DATA PROVIDED -
********************

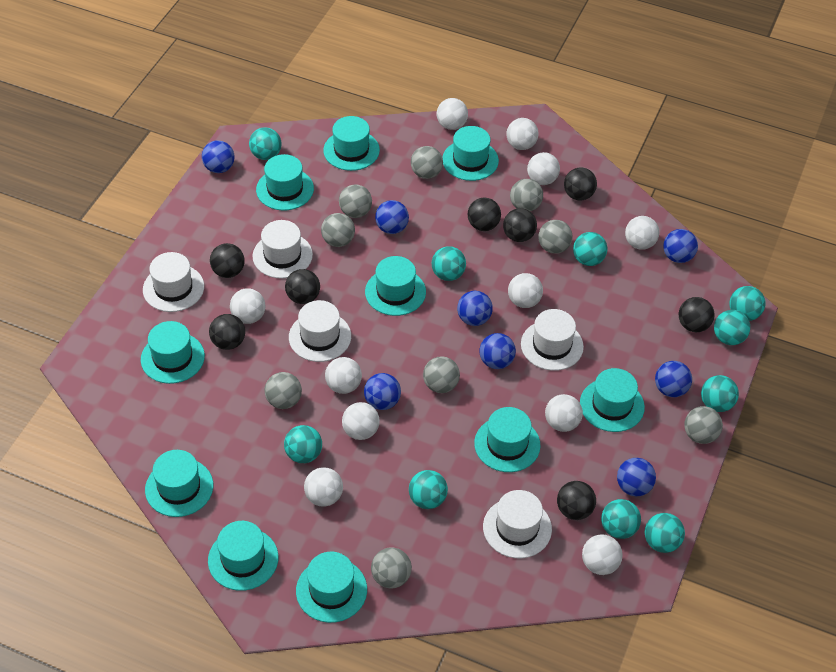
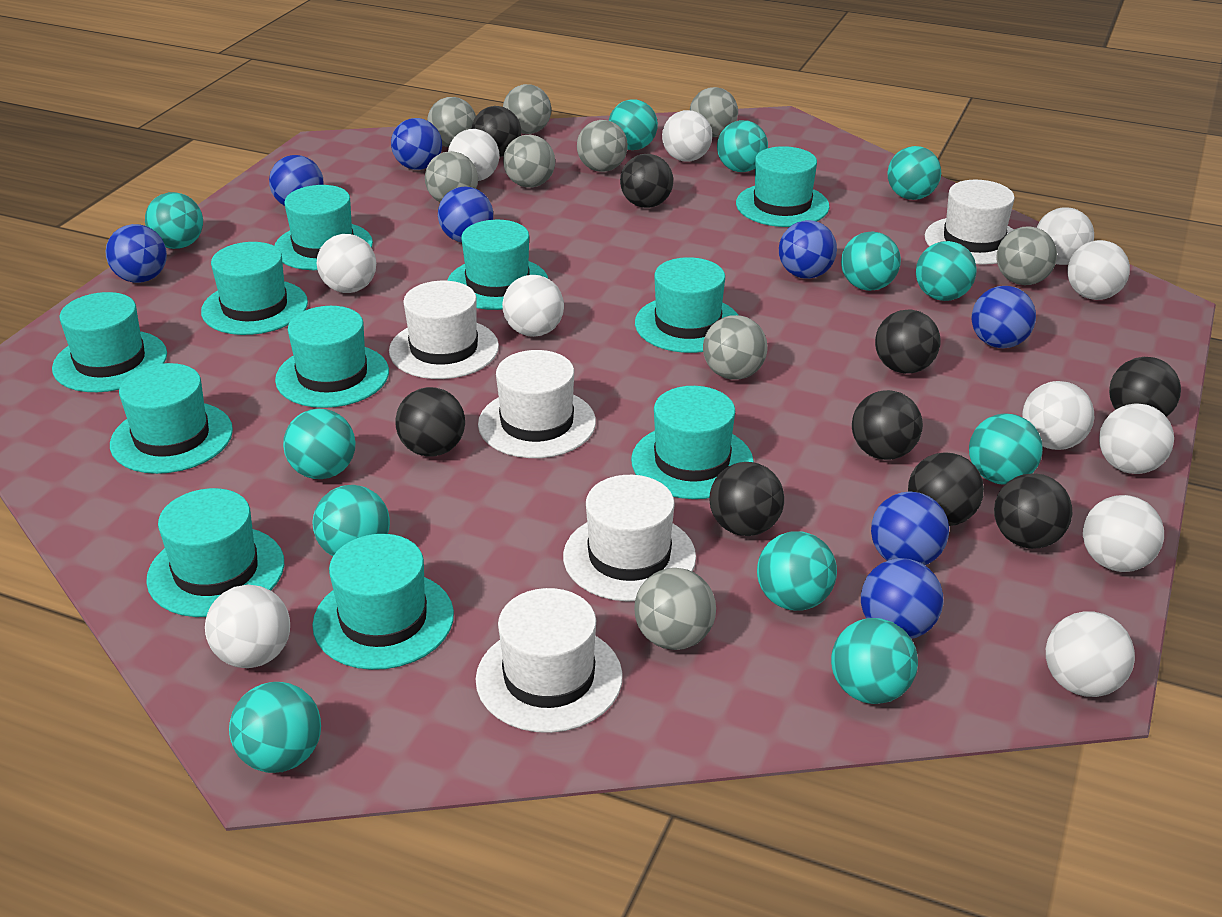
black ball: 8 -> 9
turquoise ball: 10 -> 12
turquoise hat: 10 -> 11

********************

TASK BRIEF - An unaltered copy of the material, without images, should be set down.

RESPONSE BELOW -
black ball: 8 -> 9
turquoise ball: 10 -> 12
turquoise hat: 10 -> 11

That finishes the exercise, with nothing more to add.